A verbatim repetition of the data below is requested, without images.

[Before-and-after change records]
---+---

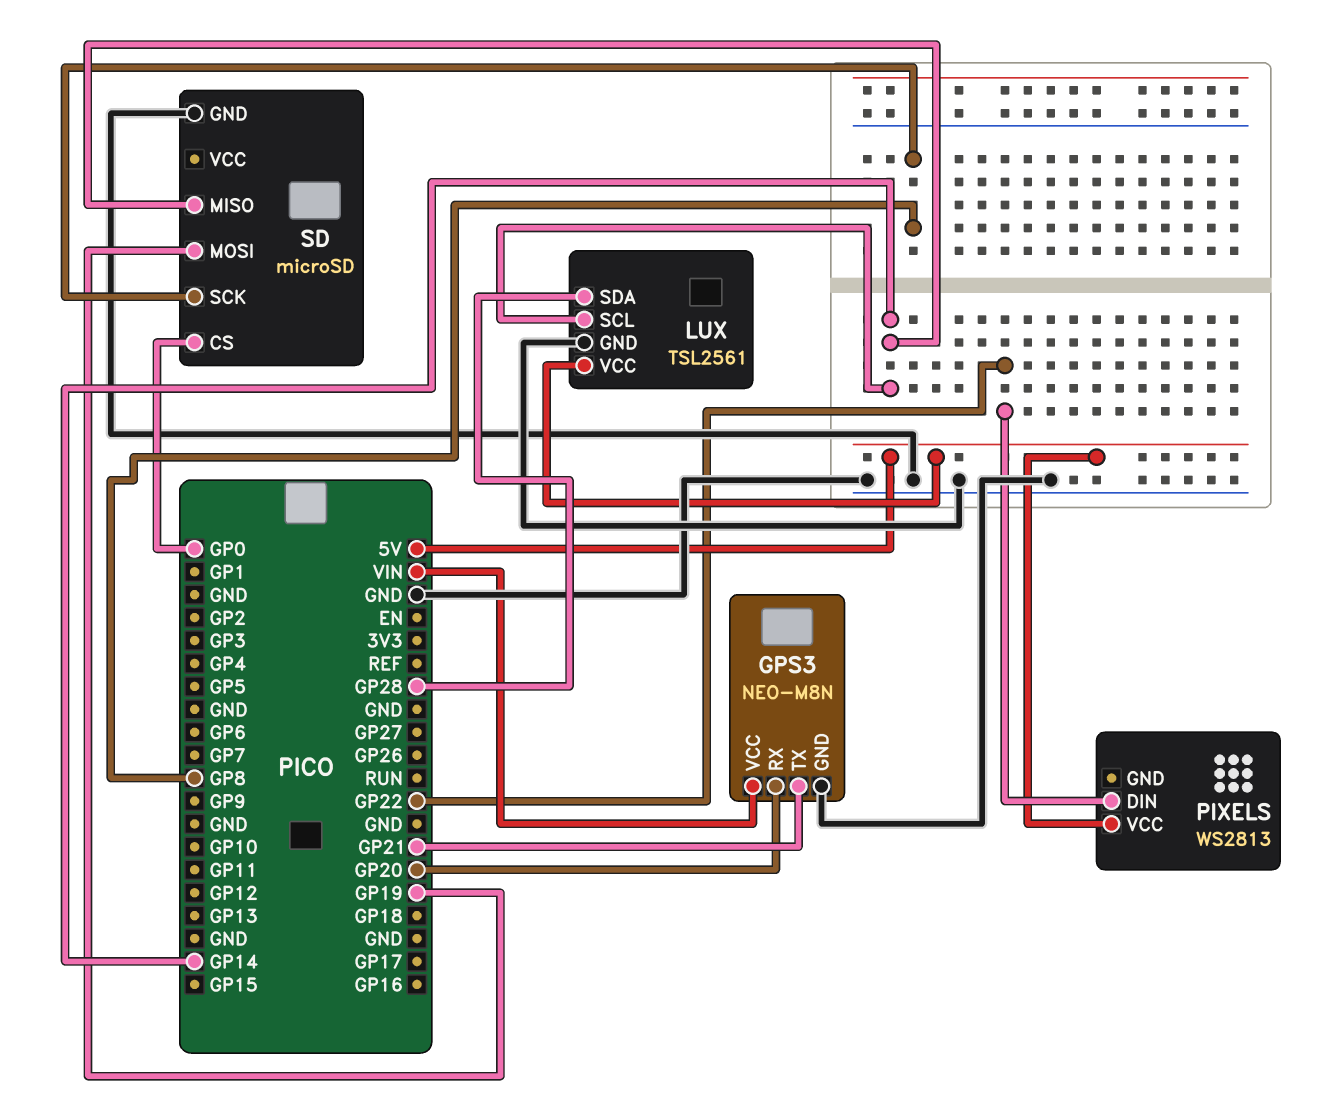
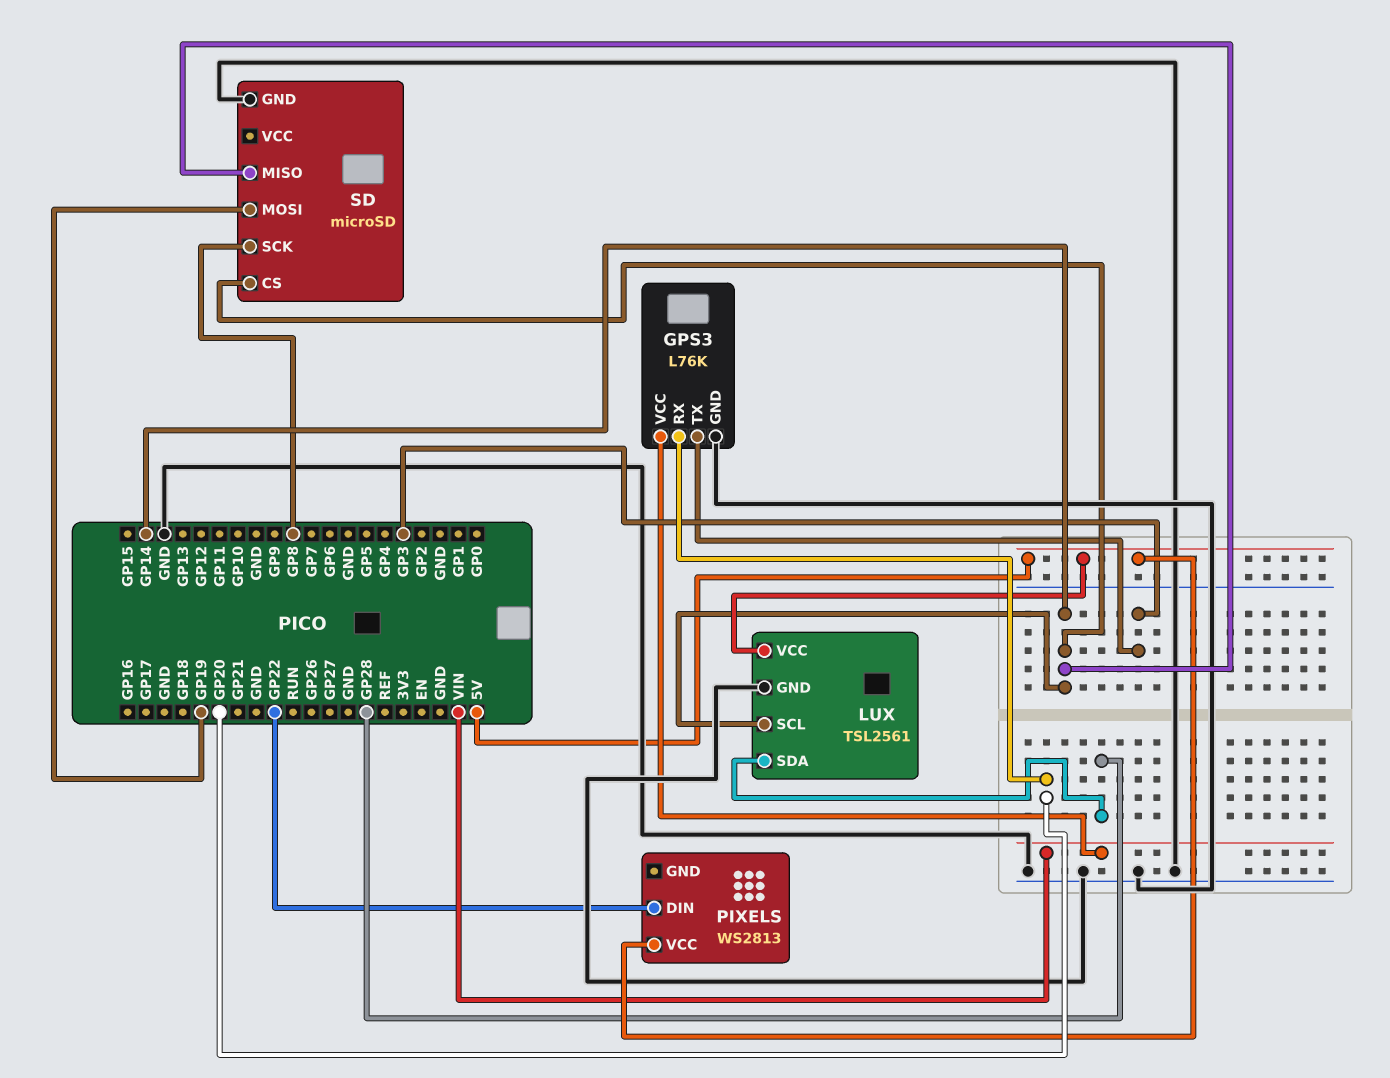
GPS3: NEO-M8N -> L76K
GPS3 pin TX: GP21 -> GP3
SD pin CS: GP0 -> GP14

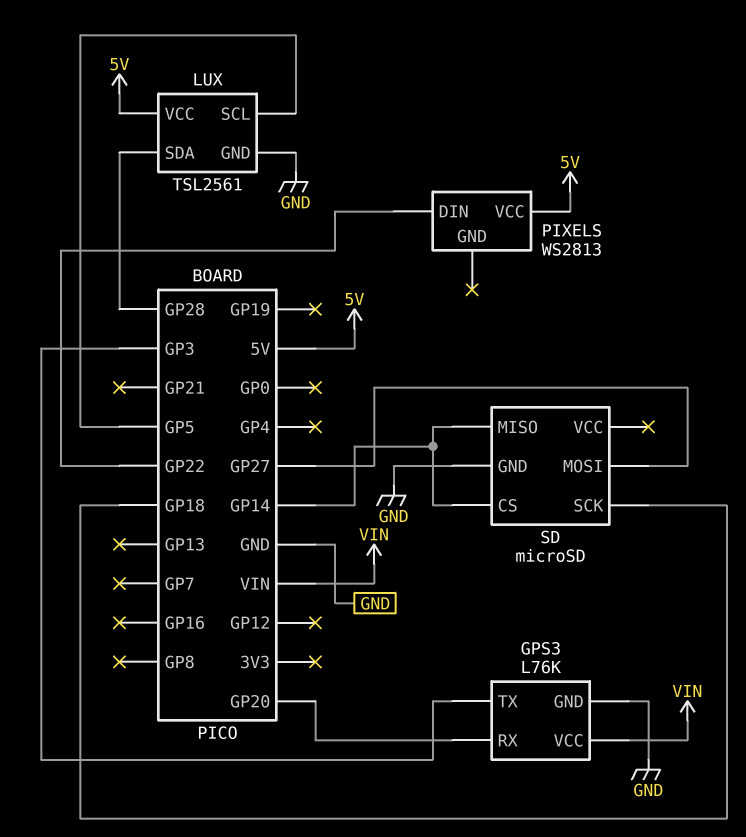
LUX pin SCL: GP14 -> GP5
SD pin MOSI: GP19 -> GP27
SD pin SCK: GP8 -> GP18

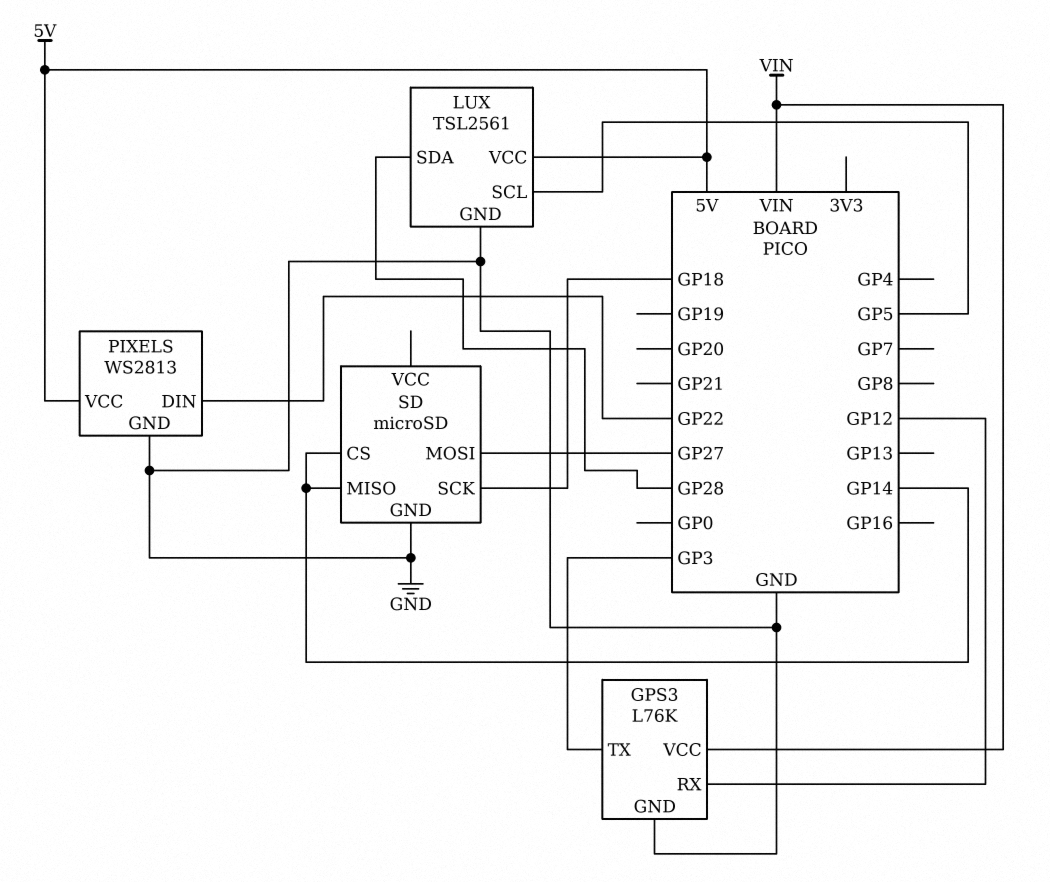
GPS3 pin RX: GP20 -> GP12
PIXELS pin GND: none -> GND

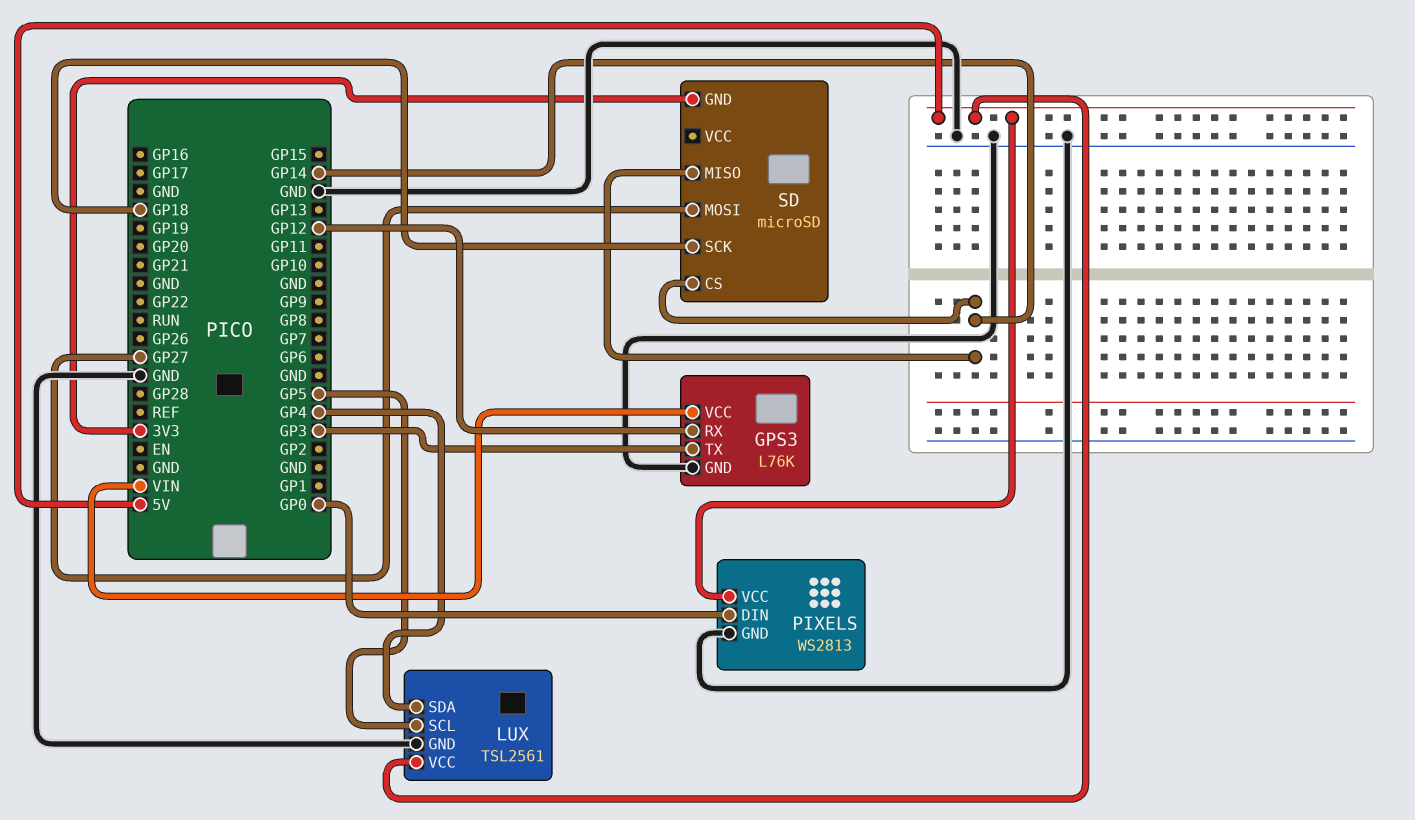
LUX pin SDA: GP28 -> GP4
PIXELS pin DIN: GP22 -> GP0
SD pin GND: GND -> 3V3

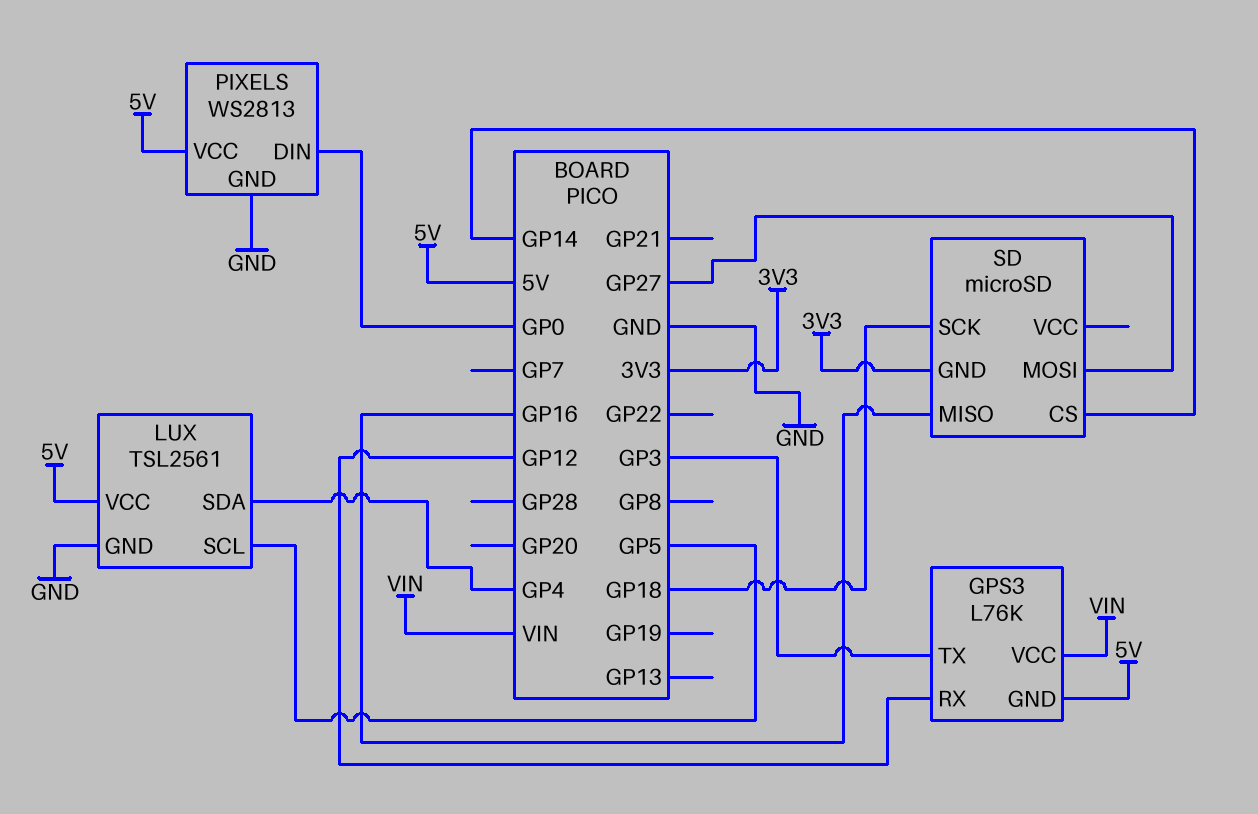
GPS3 pin GND: GND -> 5V
SD pin MISO: GP14 -> GP16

---+---

### ANSWER AREA
GPS3: NEO-M8N -> L76K
GPS3 pin TX: GP21 -> GP3
SD pin CS: GP0 -> GP14

LUX pin SCL: GP14 -> GP5
SD pin MOSI: GP19 -> GP27
SD pin SCK: GP8 -> GP18

GPS3 pin RX: GP20 -> GP12
PIXELS pin GND: none -> GND

LUX pin SDA: GP28 -> GP4
PIXELS pin DIN: GP22 -> GP0
SD pin GND: GND -> 3V3

GPS3 pin GND: GND -> 5V
SD pin MISO: GP14 -> GP16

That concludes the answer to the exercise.